*Directions for this task*
Each line in the entries below that holds the string "swapped" is to be listed.

[Data extracted from a collection]
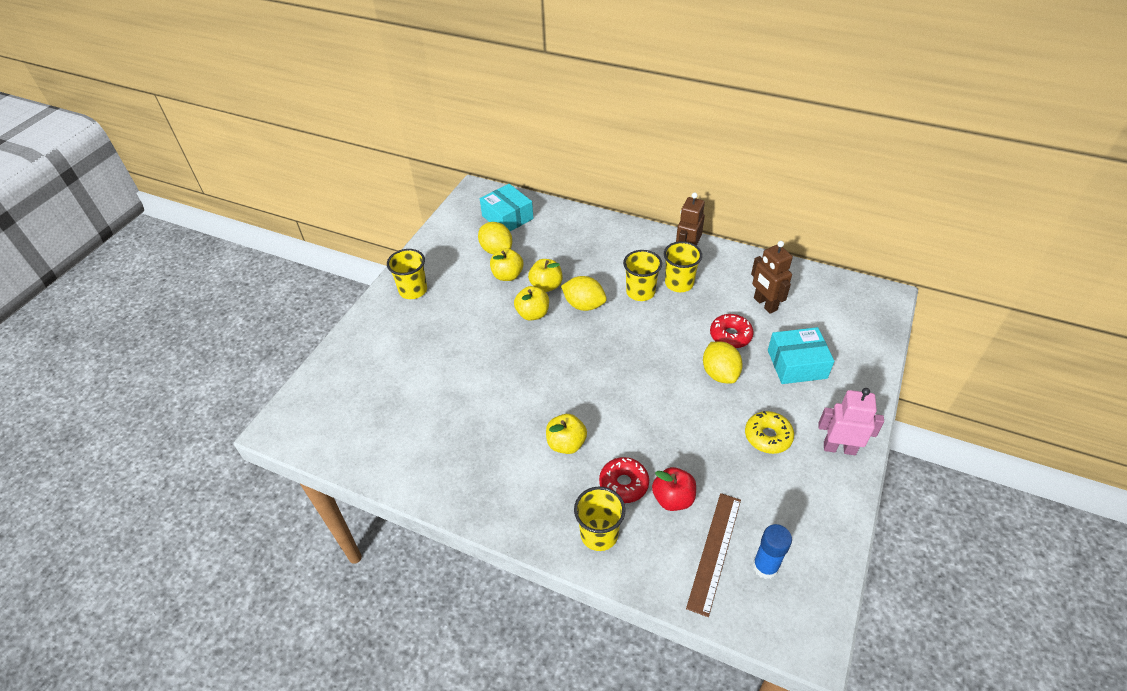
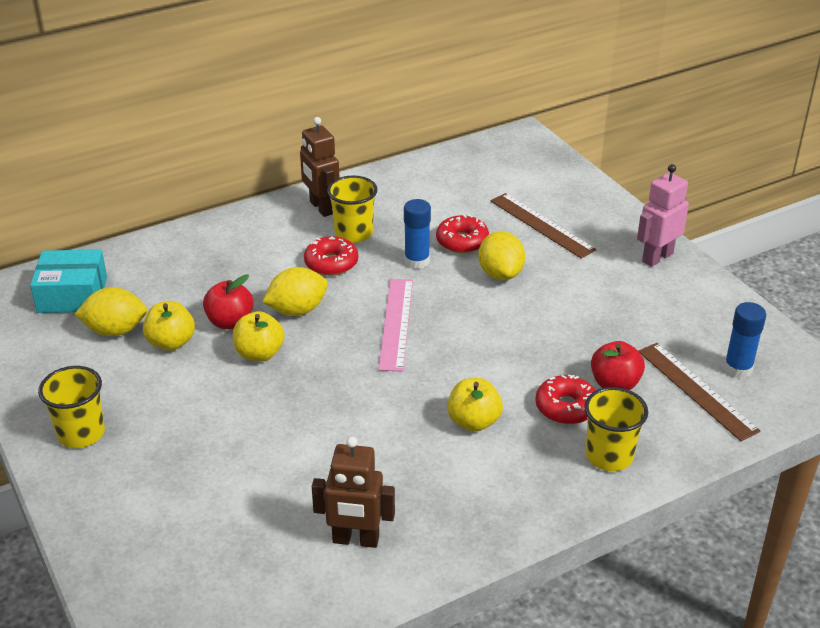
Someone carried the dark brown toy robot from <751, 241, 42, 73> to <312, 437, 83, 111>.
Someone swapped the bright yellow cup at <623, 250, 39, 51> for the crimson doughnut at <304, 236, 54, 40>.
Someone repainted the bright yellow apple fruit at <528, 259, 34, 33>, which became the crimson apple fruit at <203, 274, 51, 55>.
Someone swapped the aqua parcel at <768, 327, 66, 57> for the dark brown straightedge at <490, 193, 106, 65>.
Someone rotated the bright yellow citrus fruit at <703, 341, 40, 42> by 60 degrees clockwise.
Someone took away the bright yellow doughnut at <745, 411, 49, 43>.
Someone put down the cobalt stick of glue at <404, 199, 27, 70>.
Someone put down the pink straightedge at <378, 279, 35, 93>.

*Answer to this problem*
Someone swapped the bright yellow cup at <623, 250, 39, 51> for the crimson doughnut at <304, 236, 54, 40>.
Someone swapped the aqua parcel at <768, 327, 66, 57> for the dark brown straightedge at <490, 193, 106, 65>.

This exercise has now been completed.